── Exercise material

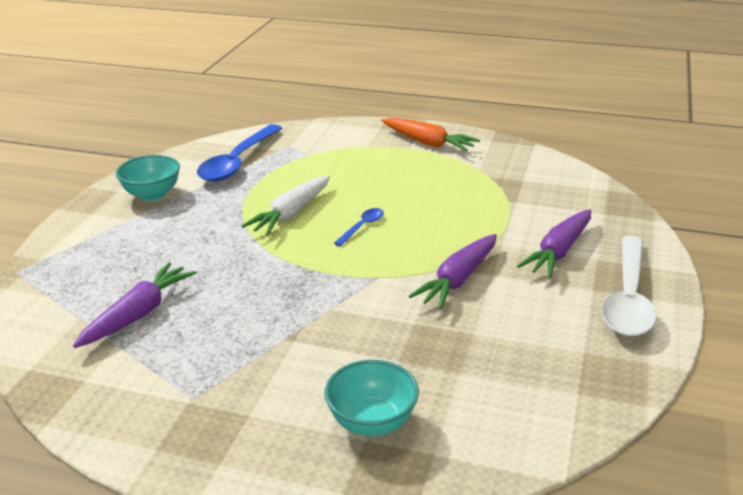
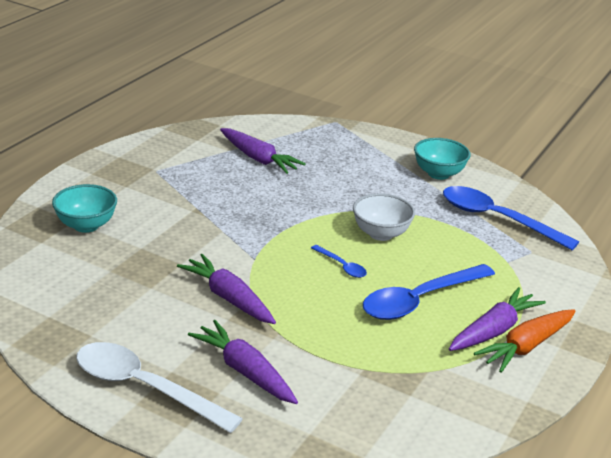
camera: 100 degrees right, 0 degrees up
(291, 213) = (381, 234): white carrot -> white bowl
(395, 186) = (419, 300): none -> blue spoon
(416, 155) = (493, 330): none -> purple carrot

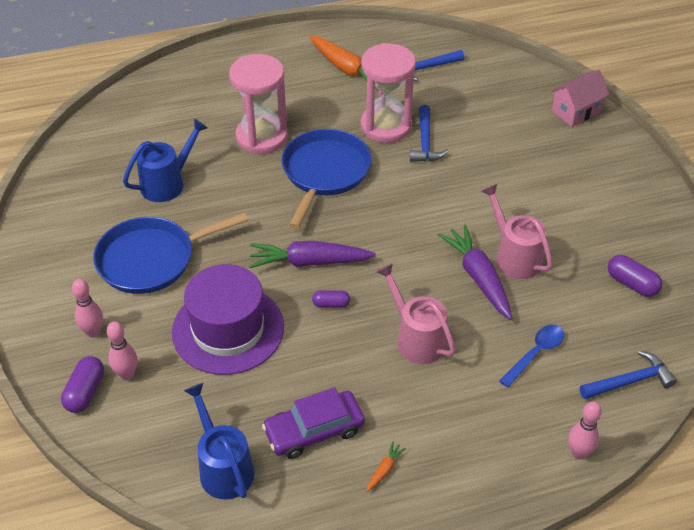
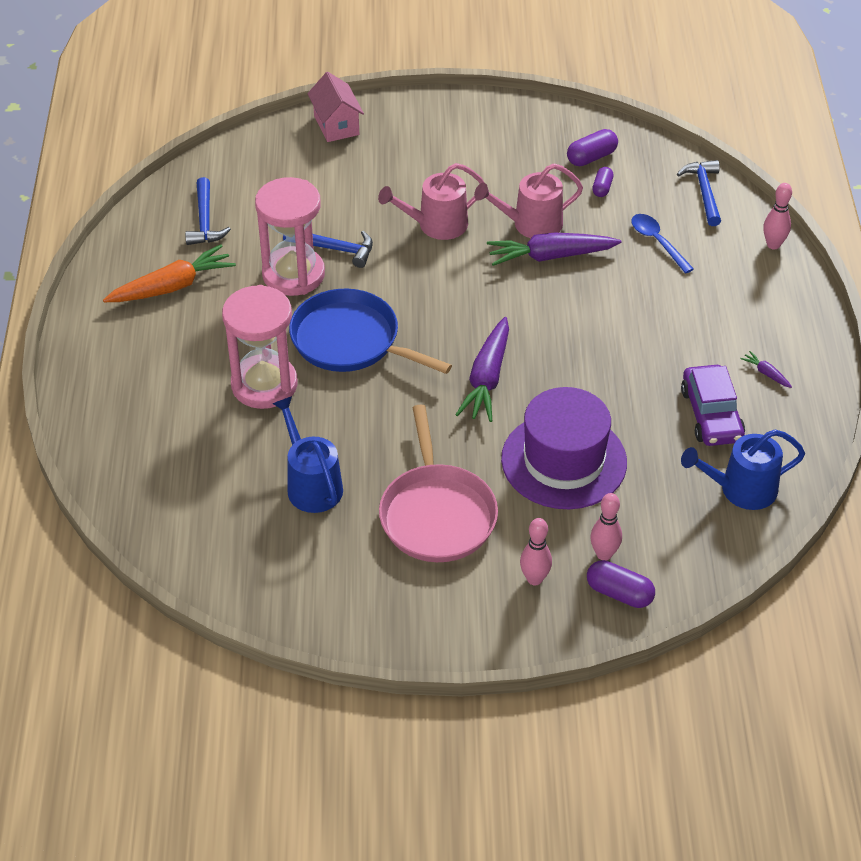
camera: 75 degrees left, 0 degrees up
(151, 259) = (437, 514): blue pan -> pink pan
(331, 304) = (553, 372): purple capsule -> purple capsule (602, 188)
(384, 470) = (766, 373): orange carrot -> purple carrot
(417, 339) = (617, 318): pink watering can -> pink watering can (436, 225)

────

### [Problem to work on]
The answer must be exactly the lines from the one containing "(331, 304) = (553, 372): purple" through the final line of the data, both ends included, and nothing else.

### [Response to the exercise]
(331, 304) = (553, 372): purple capsule -> purple capsule (602, 188)
(384, 470) = (766, 373): orange carrot -> purple carrot
(417, 339) = (617, 318): pink watering can -> pink watering can (436, 225)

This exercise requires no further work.